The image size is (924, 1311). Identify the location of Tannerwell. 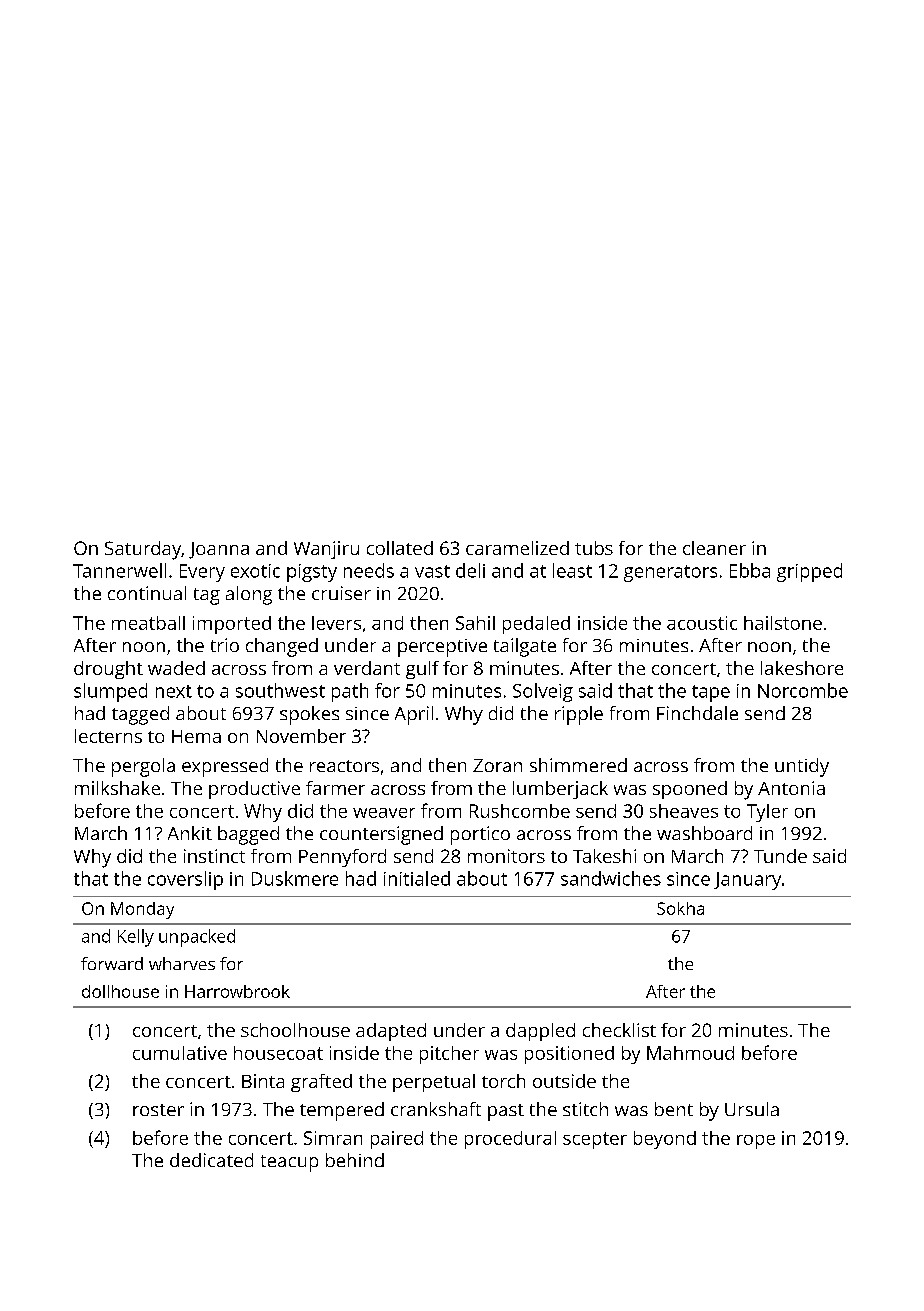
(119, 570).
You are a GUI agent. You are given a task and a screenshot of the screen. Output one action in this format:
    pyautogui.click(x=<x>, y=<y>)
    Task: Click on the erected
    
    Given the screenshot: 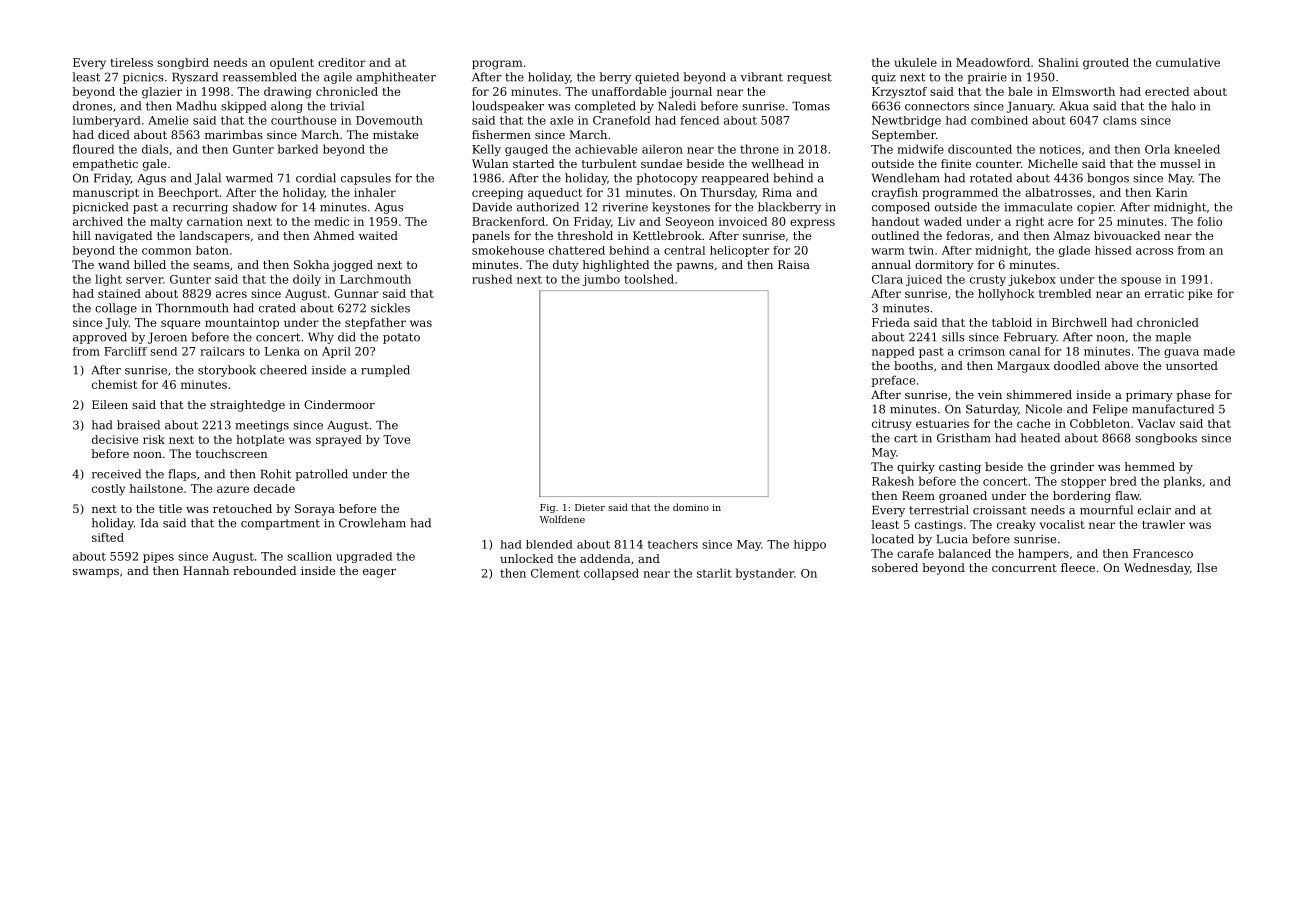 What is the action you would take?
    pyautogui.click(x=1167, y=91)
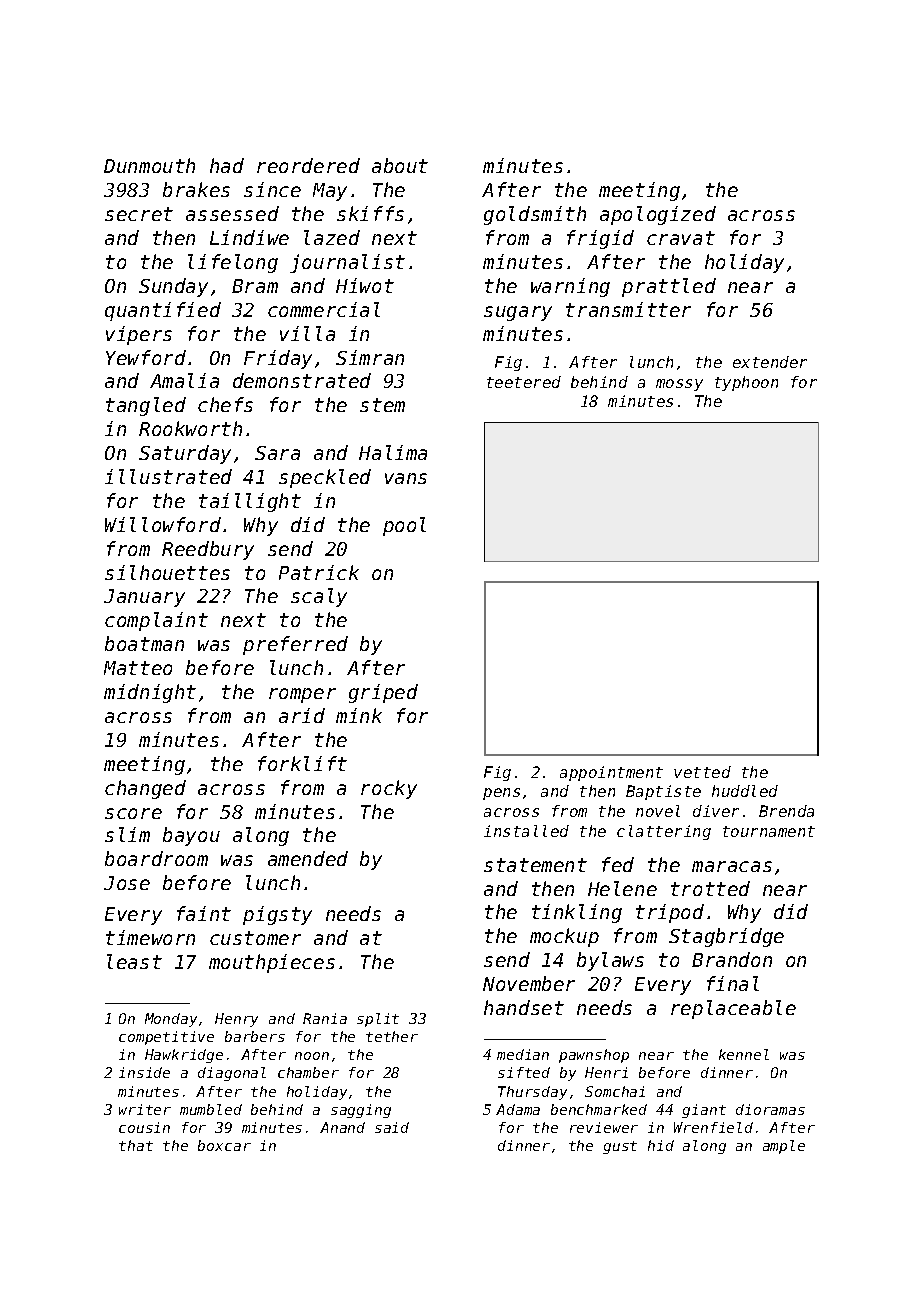  I want to click on Dunmouth, so click(149, 165).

THE REQUEST — Can you reproduce the entries from the very start through the line holding "(119, 570).", inclusive, changing "Identify" to "Find" and nothing else, and omitting the pictures?

FULL OUTPUT —
The image size is (924, 1311). Find the location of Tannerwell. 
(119, 570).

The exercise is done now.